Recorded information Block Start
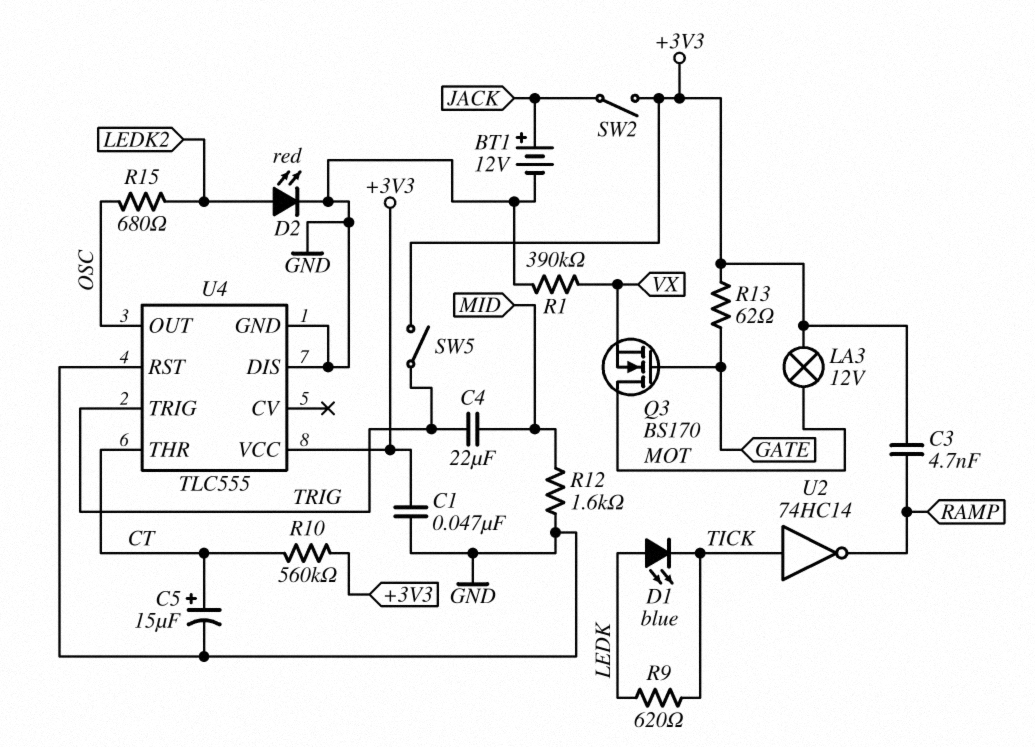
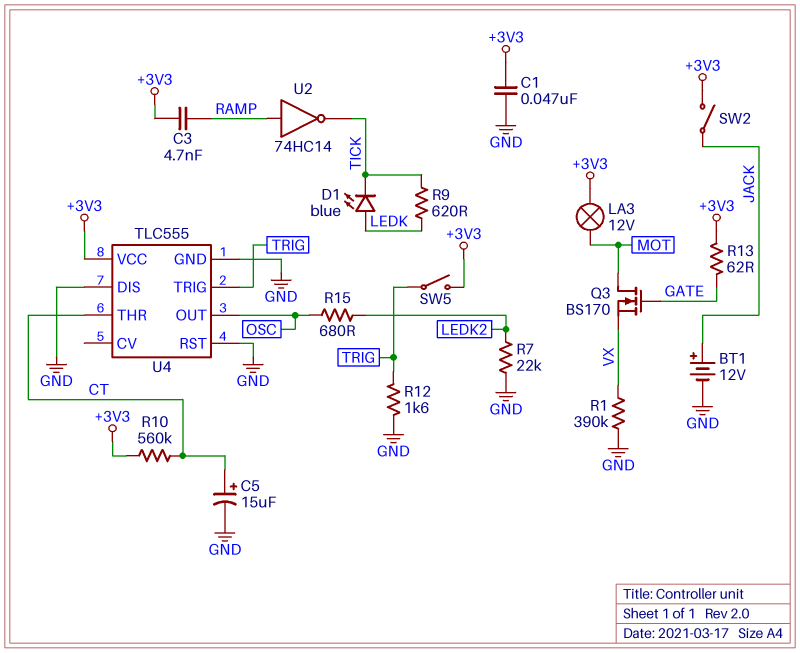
C4: 22uF (MID, TRIG) -> none
D2: LED red (A LEDK2, K GND) -> none
R7: none -> 22k (GND, LEDK2)
R12: 1.6k (GND, MID) -> 1.6k (GND, TRIG)
U2: NOT 74HC14 (in TICK, out RAMP) -> NOT 74HC14 (in RAMP, out TICK)

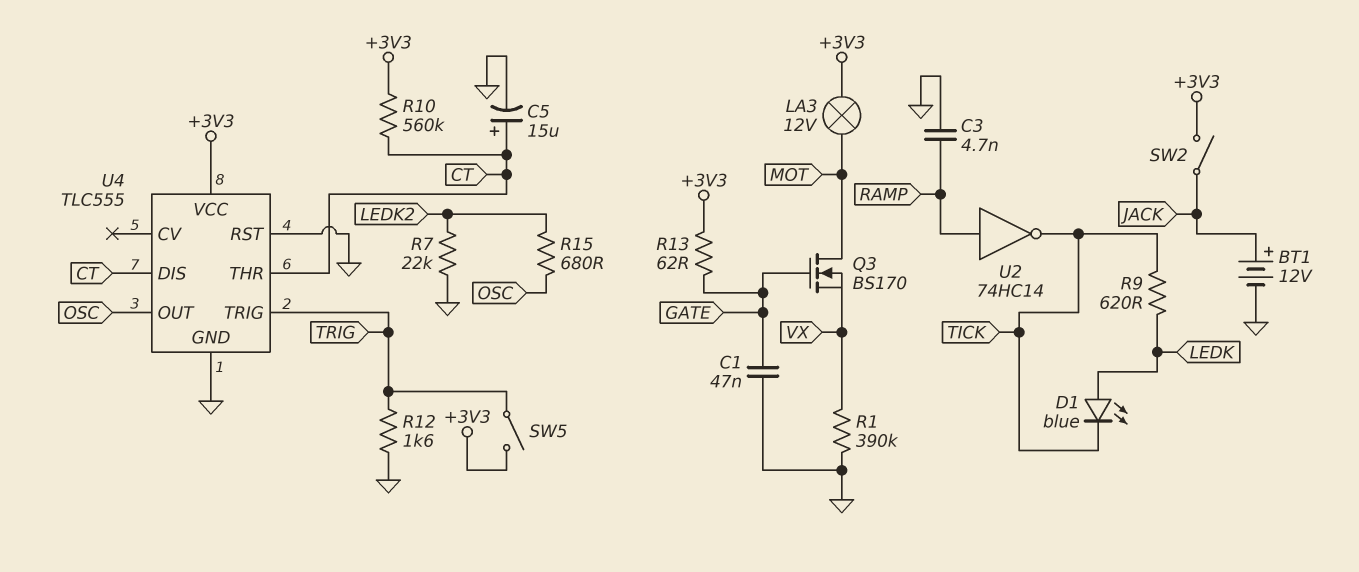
C1: 47nF (+3V3, GND) -> 47nF (GATE, GND)
C3: 4.7nF (+3V3, RAMP) -> 4.7nF (GND, RAMP)
U4 pin DIS: GND -> CT

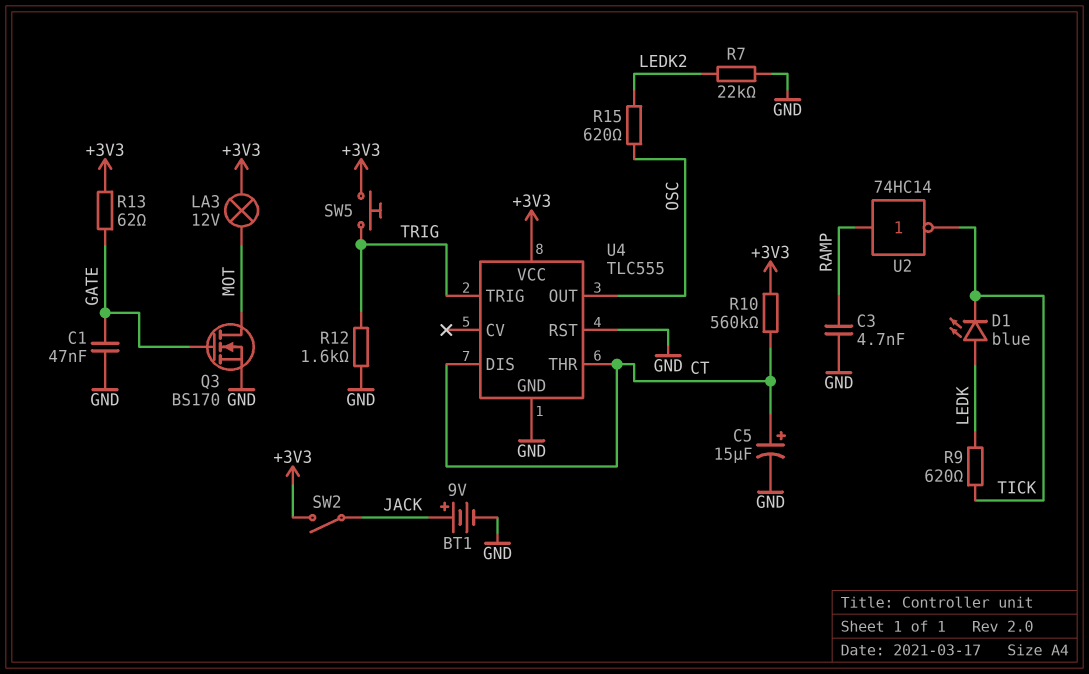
BT1: 12V (plus JACK, minus GND) -> 9V (plus JACK, minus GND)
Q3: NMOS BS170 (G GATE, D MOT, S VX) -> NMOS BS170 (G GATE, D MOT, S GND)
R1: 390k (GND, VX) -> none
R15: 680 (LEDK2, OSC) -> 620 (LEDK2, OSC)
SW5: switch (+3V3, TRIG) -> button (+3V3, TRIG)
Recorded information Block End
● Goal of the exercise
Transcribe each entry precisely as given, leaving the pictures out.

● Task solution
C4: 22uF (MID, TRIG) -> none
D2: LED red (A LEDK2, K GND) -> none
R7: none -> 22k (GND, LEDK2)
R12: 1.6k (GND, MID) -> 1.6k (GND, TRIG)
U2: NOT 74HC14 (in TICK, out RAMP) -> NOT 74HC14 (in RAMP, out TICK)

C1: 47nF (+3V3, GND) -> 47nF (GATE, GND)
C3: 4.7nF (+3V3, RAMP) -> 4.7nF (GND, RAMP)
U4 pin DIS: GND -> CT

BT1: 12V (plus JACK, minus GND) -> 9V (plus JACK, minus GND)
Q3: NMOS BS170 (G GATE, D MOT, S VX) -> NMOS BS170 (G GATE, D MOT, S GND)
R1: 390k (GND, VX) -> none
R15: 680 (LEDK2, OSC) -> 620 (LEDK2, OSC)
SW5: switch (+3V3, TRIG) -> button (+3V3, TRIG)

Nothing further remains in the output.